Using the listing below, report how many lines hold the word "Fresh", and nothing else.

───── DATA UNDER STUDY

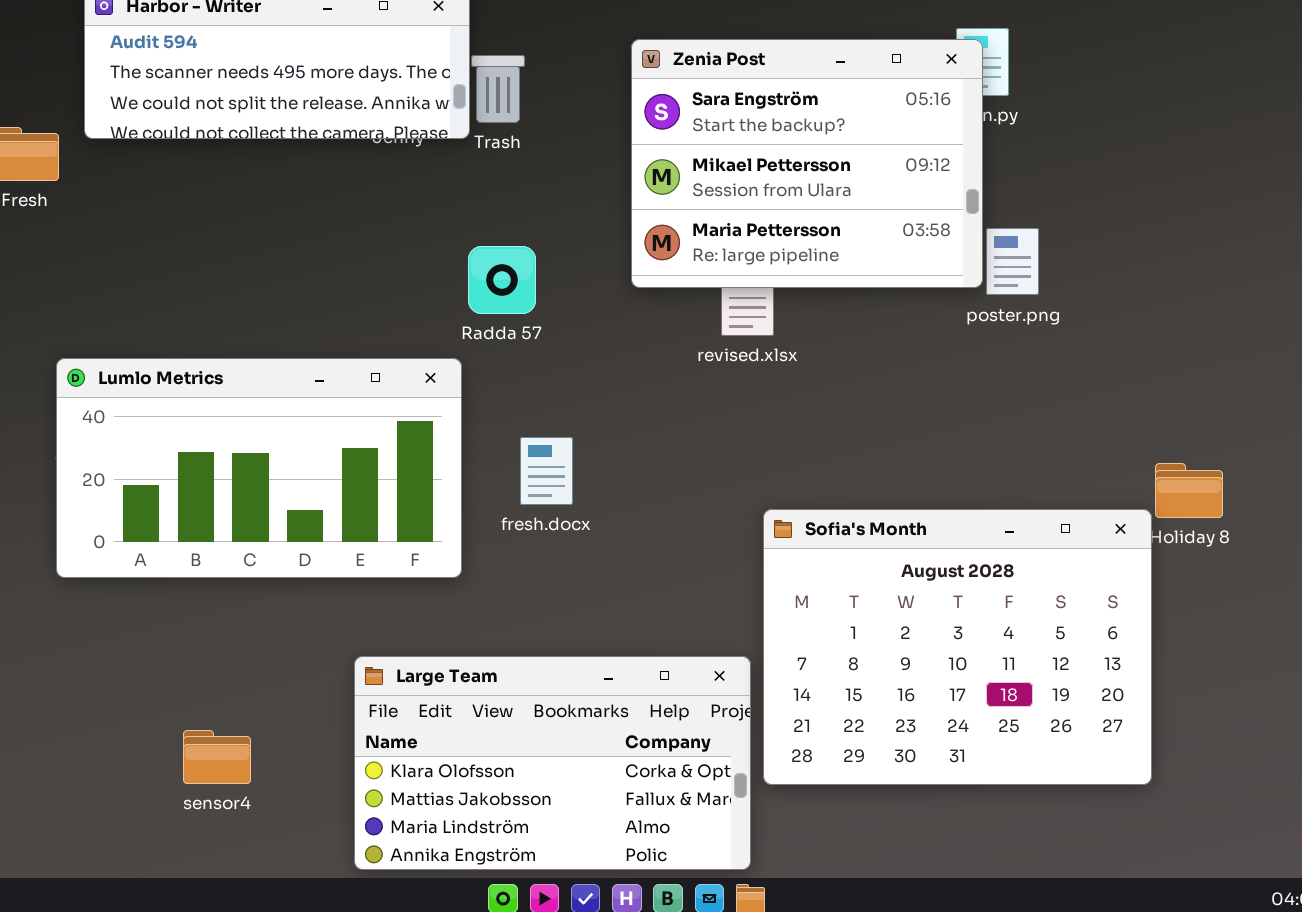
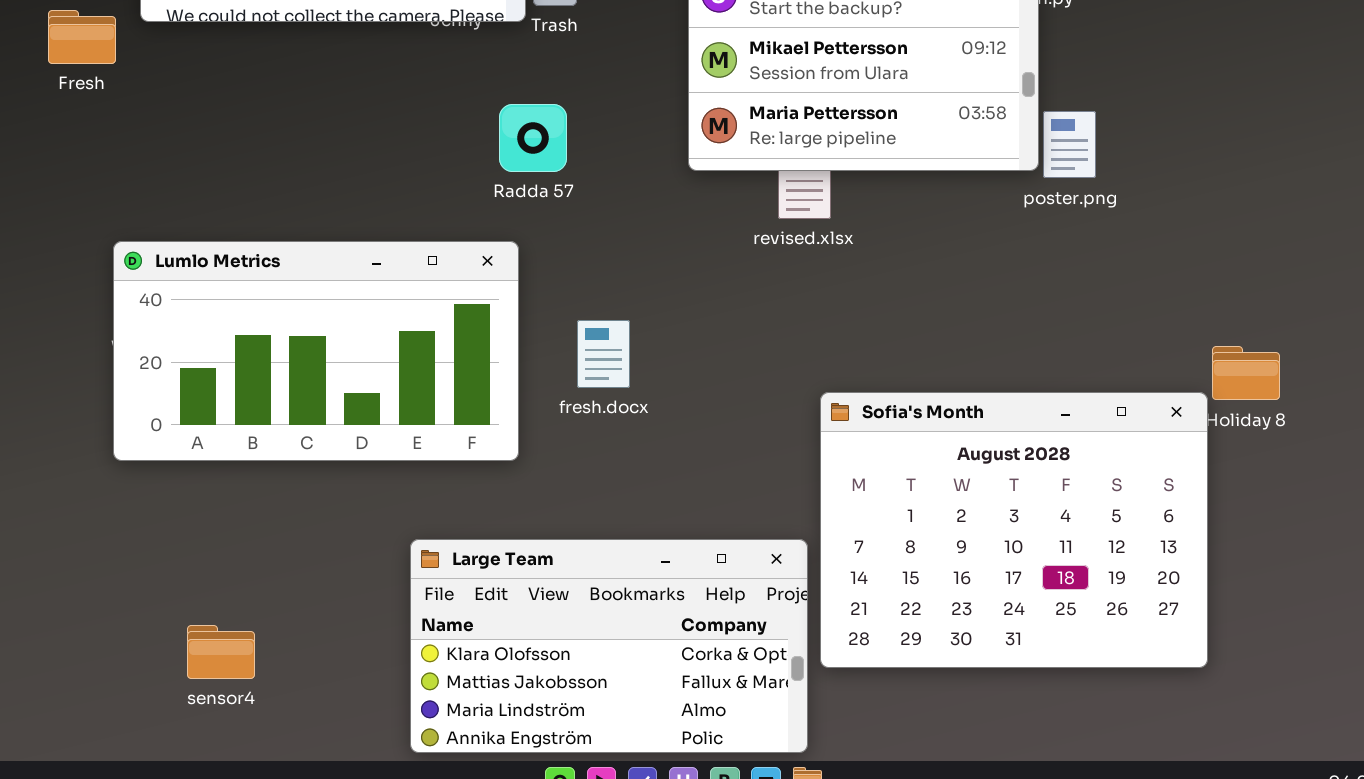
Radda 57: [468,246,536,314] -> [499,104,567,172], moved
sensor4: [183,730,251,784] -> [187,625,255,679], moved

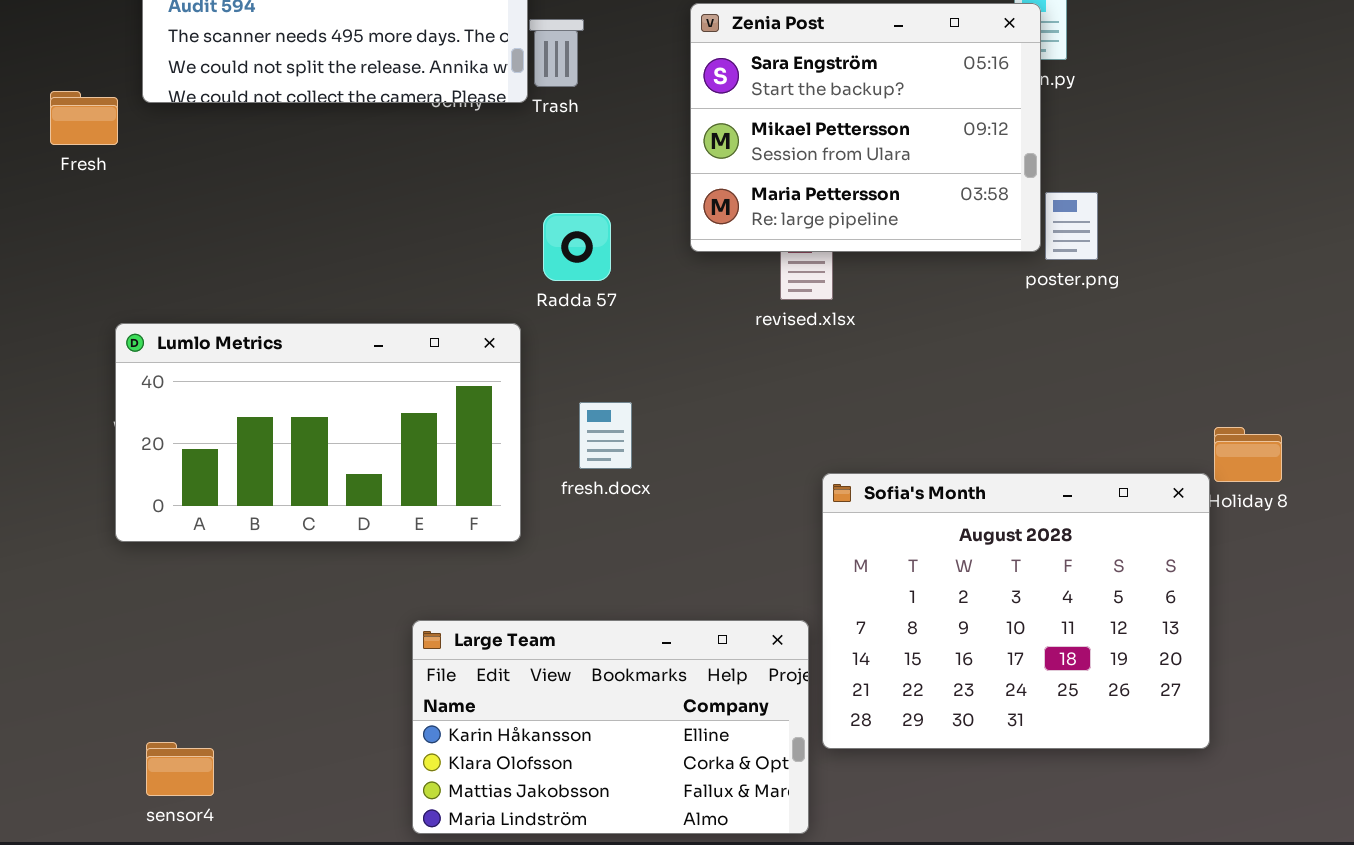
Radda 57: [499,104,567,172] -> [543,213,611,281], moved
Large Team: [410,539,808,753] -> [412,620,809,834], scrolled up 1 row
sensor4: [187,625,255,679] -> [146,742,214,796], moved

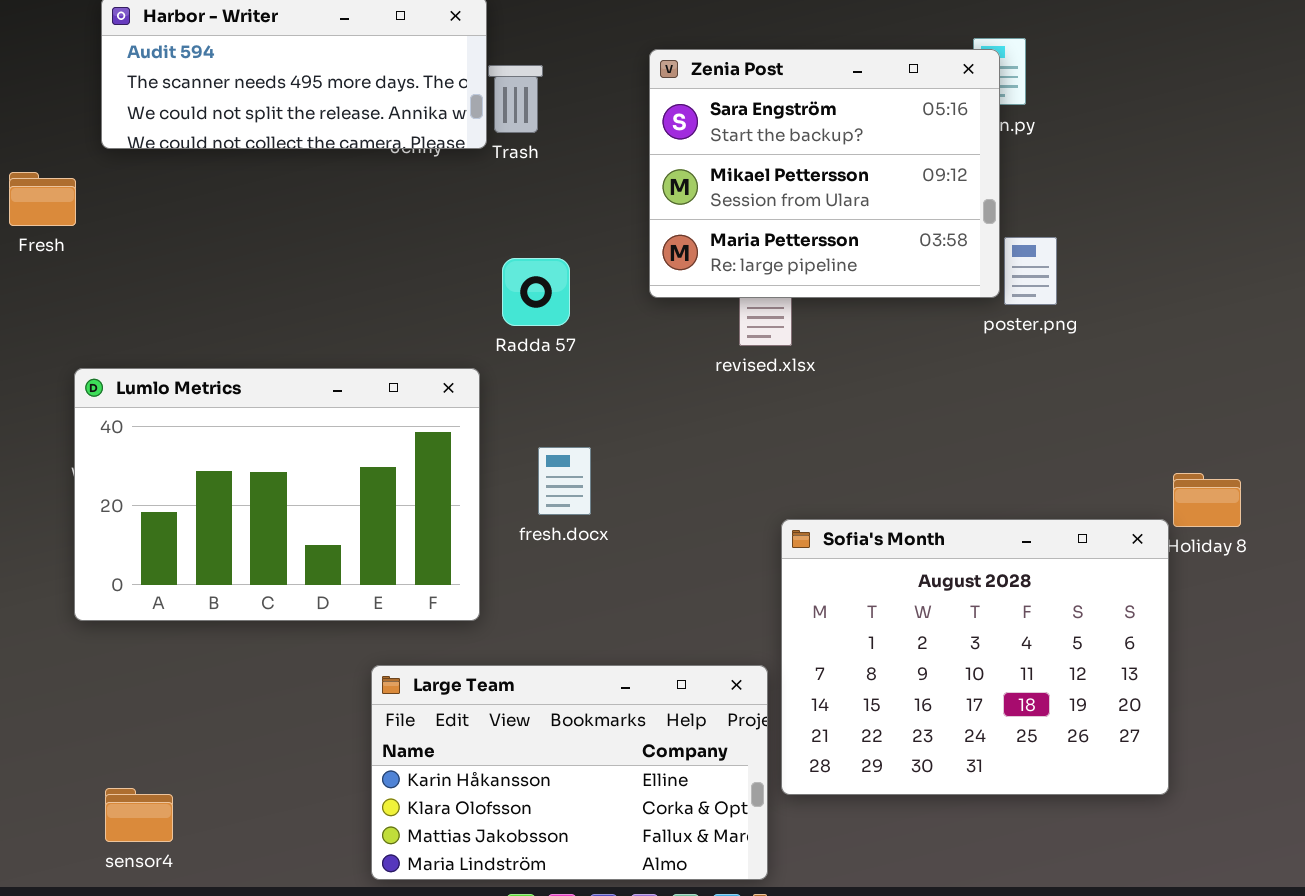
Fresh: [50,91,118,145] -> [9,172,76,226], moved
Lumlo Metrics: [115,323,521,542] -> [74,368,480,621], resized

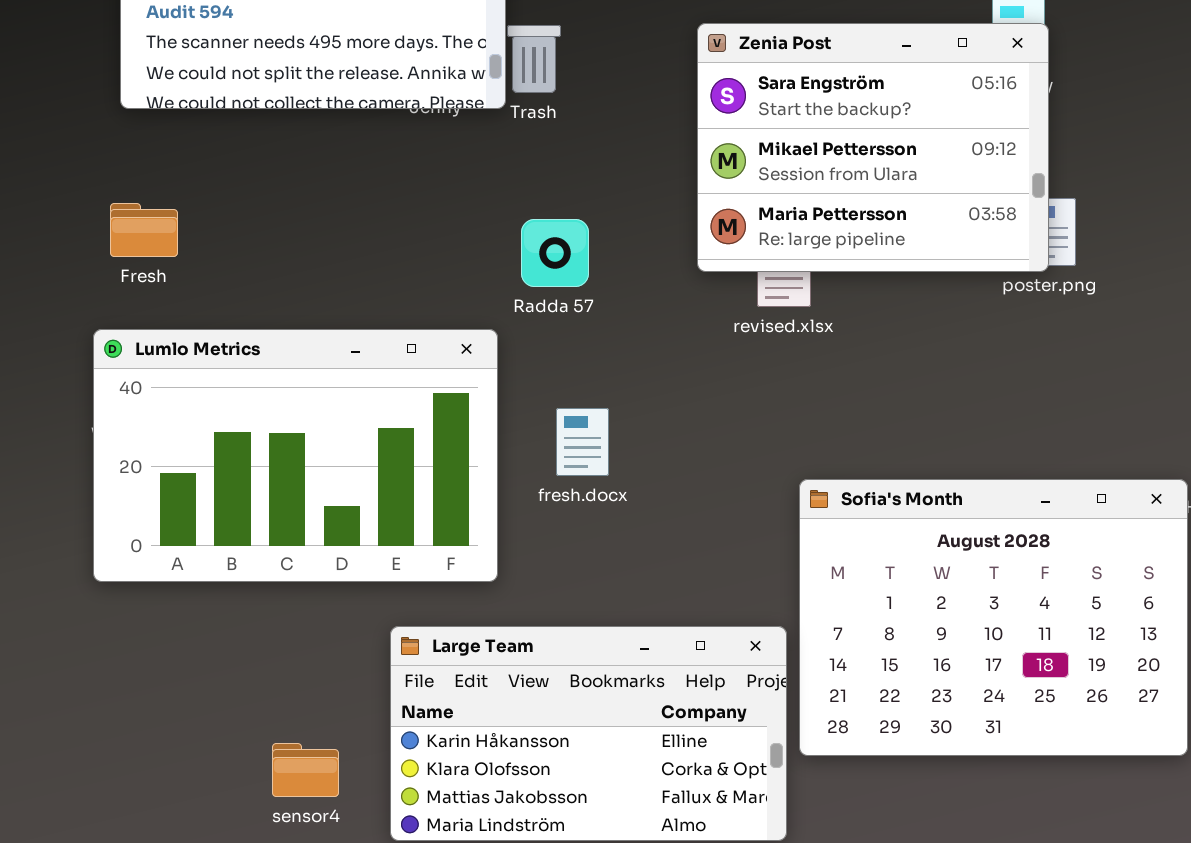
Zenia Post: [649,49,1000,298] -> [697,23,1049,272], moved
Fresh: [9,172,76,226] -> [110,203,178,257], moved
sensor4: [105,788,173,842] -> [272,743,339,797], moved

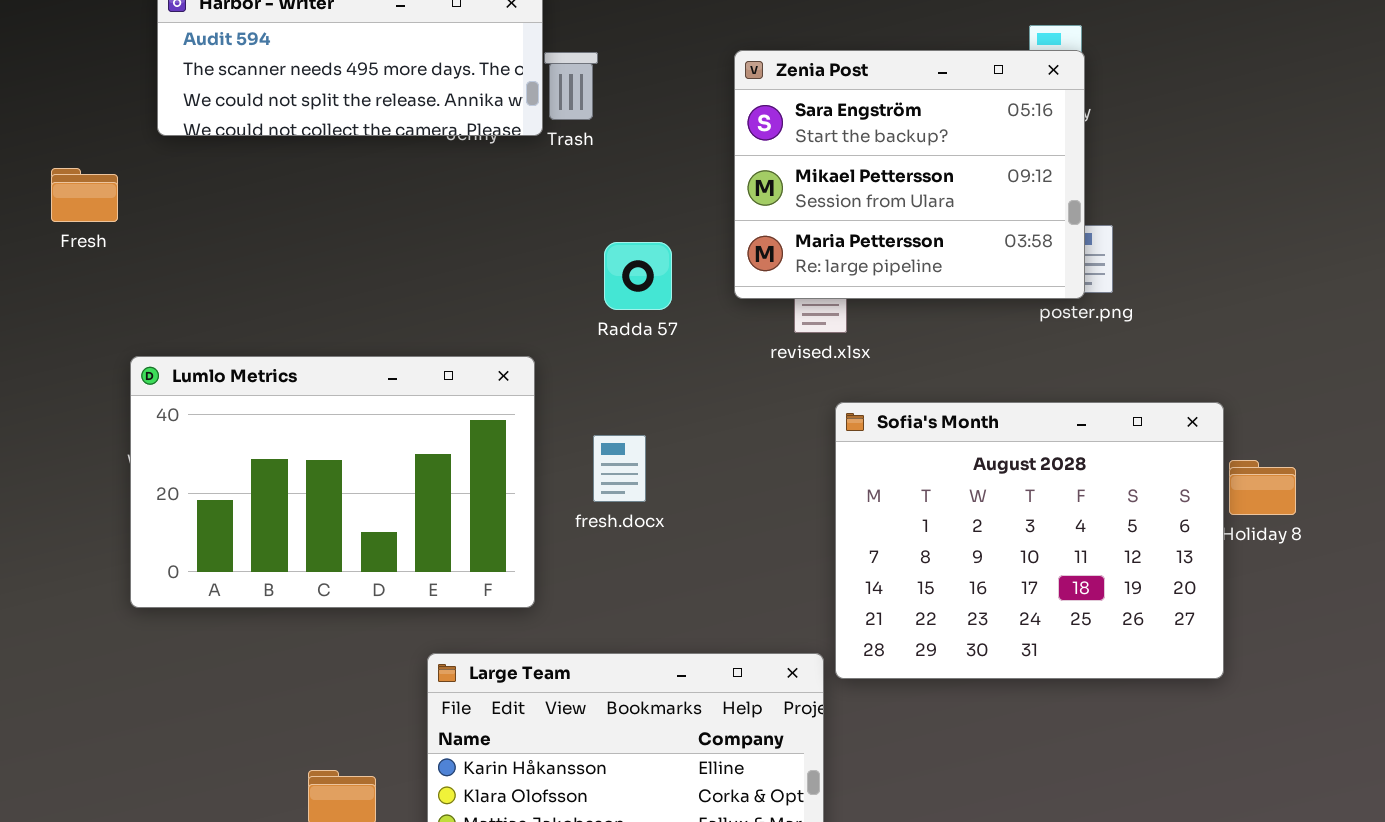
Fresh: [110,203,178,257] -> [51,168,118,222], moved
Radda 57: [521,219,589,287] -> [604,242,672,310], moved
Sofia's Month: [799,479,1188,756] -> [835,402,1224,679], moved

──────────

→ RESPONSE TO THIS EXERCISE
3